§ What you should do:
Line for line, return the data exactly, omitting all pictures.

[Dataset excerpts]
#####

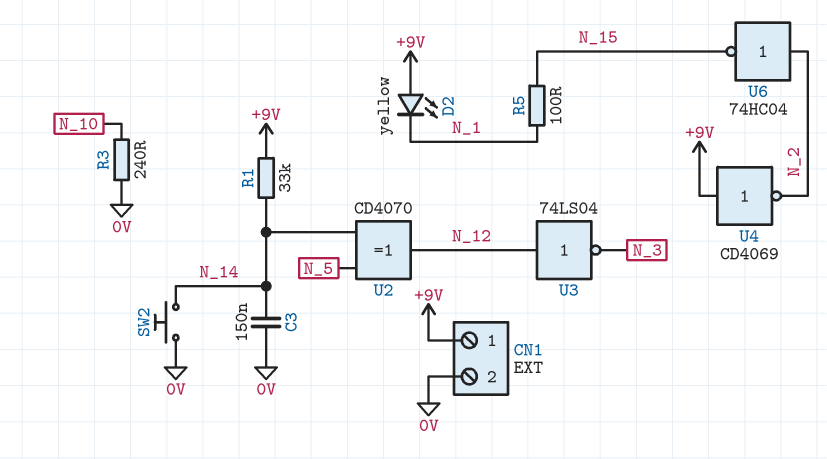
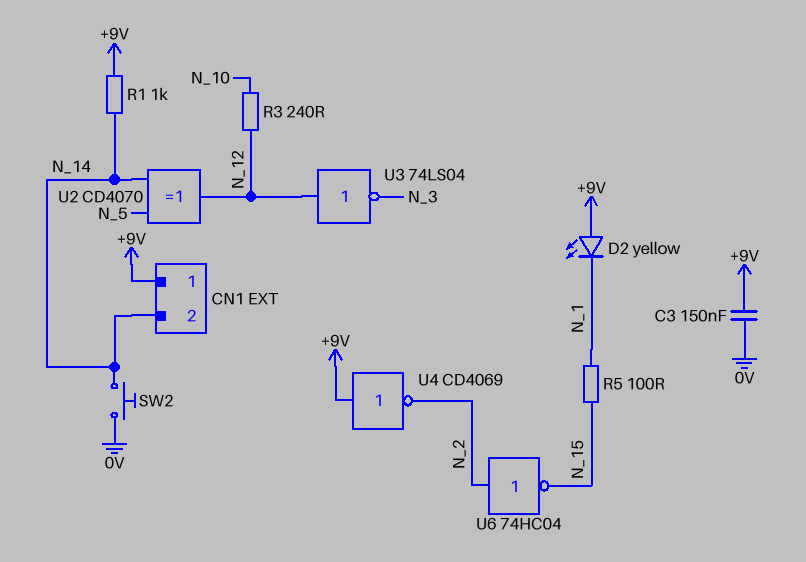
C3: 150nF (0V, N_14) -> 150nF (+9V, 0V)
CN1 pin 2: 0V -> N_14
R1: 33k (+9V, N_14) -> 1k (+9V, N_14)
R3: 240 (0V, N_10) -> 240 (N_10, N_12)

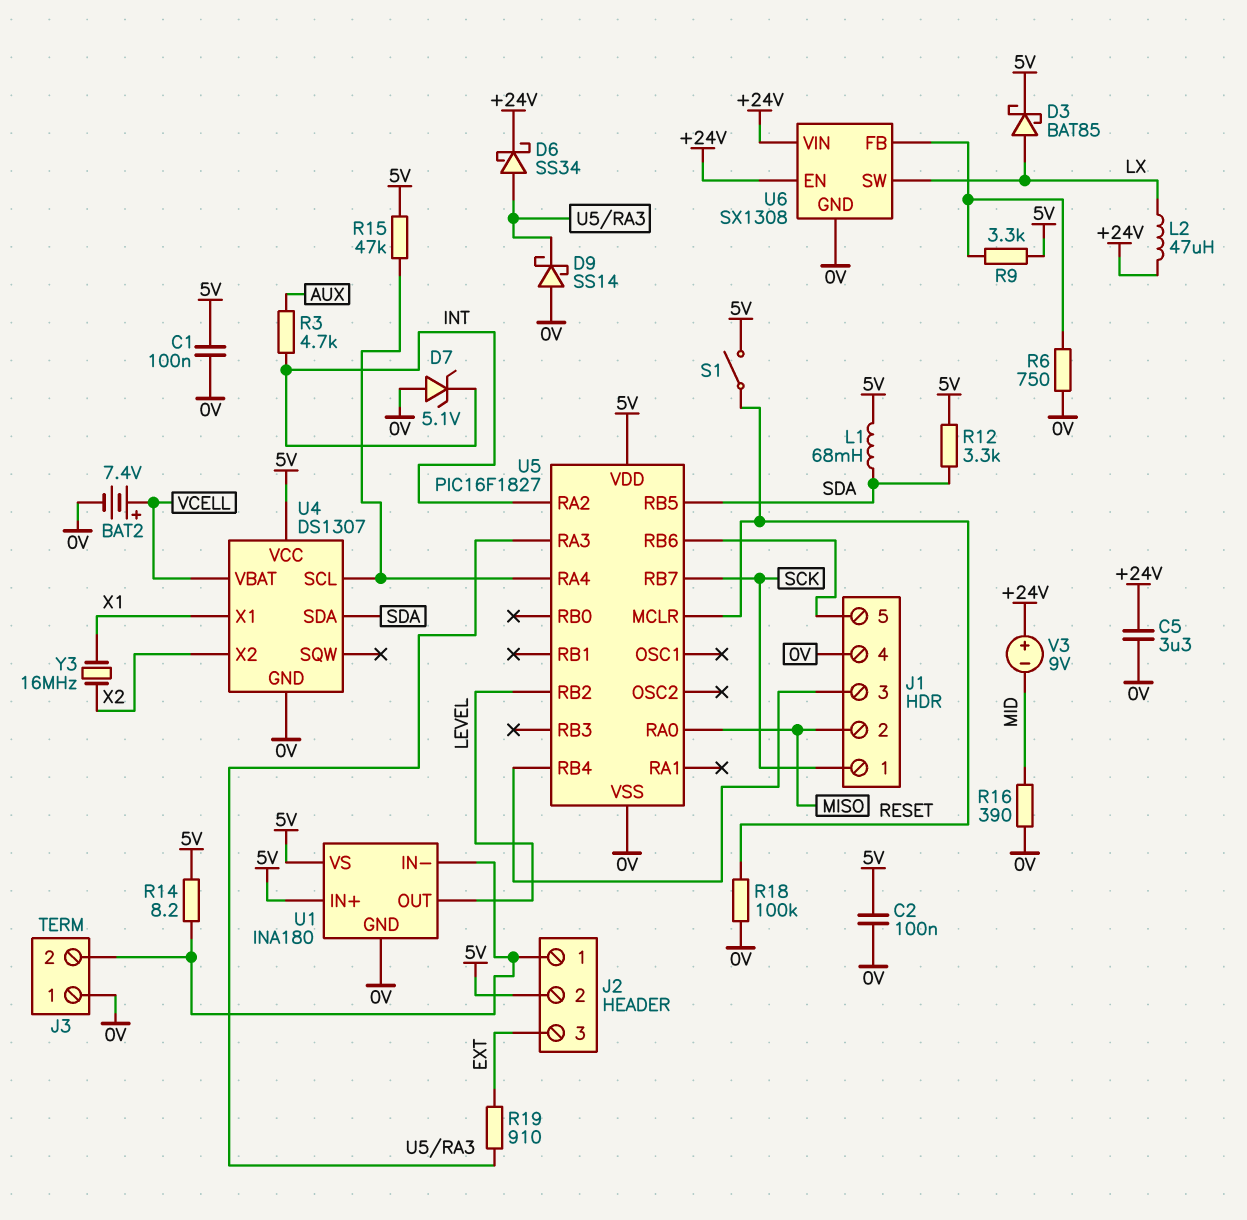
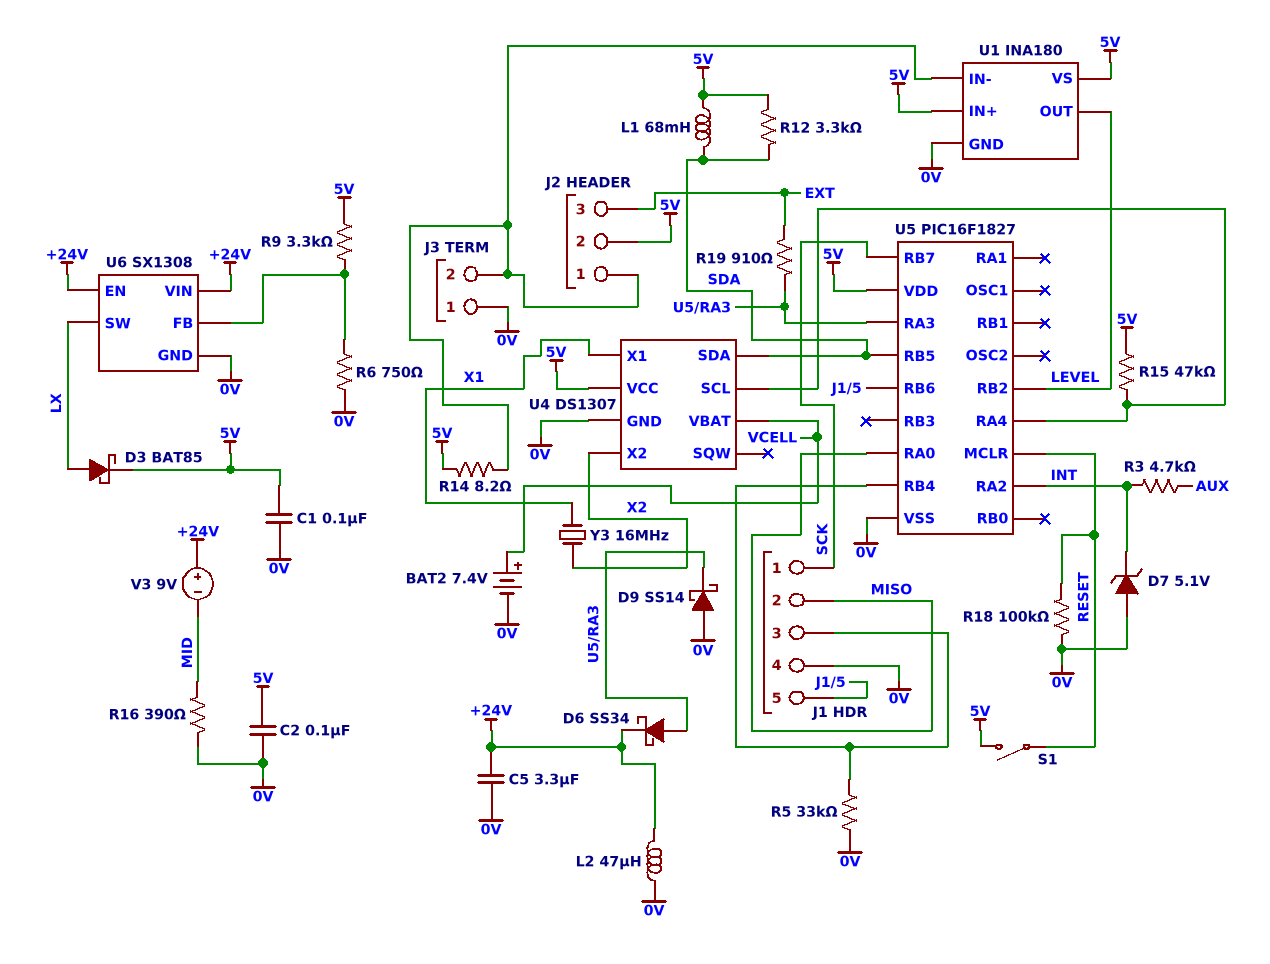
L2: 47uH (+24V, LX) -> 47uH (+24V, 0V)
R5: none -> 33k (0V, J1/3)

#####

§ Response to the exercise:
C3: 150nF (0V, N_14) -> 150nF (+9V, 0V)
CN1 pin 2: 0V -> N_14
R1: 33k (+9V, N_14) -> 1k (+9V, N_14)
R3: 240 (0V, N_10) -> 240 (N_10, N_12)

L2: 47uH (+24V, LX) -> 47uH (+24V, 0V)
R5: none -> 33k (0V, J1/3)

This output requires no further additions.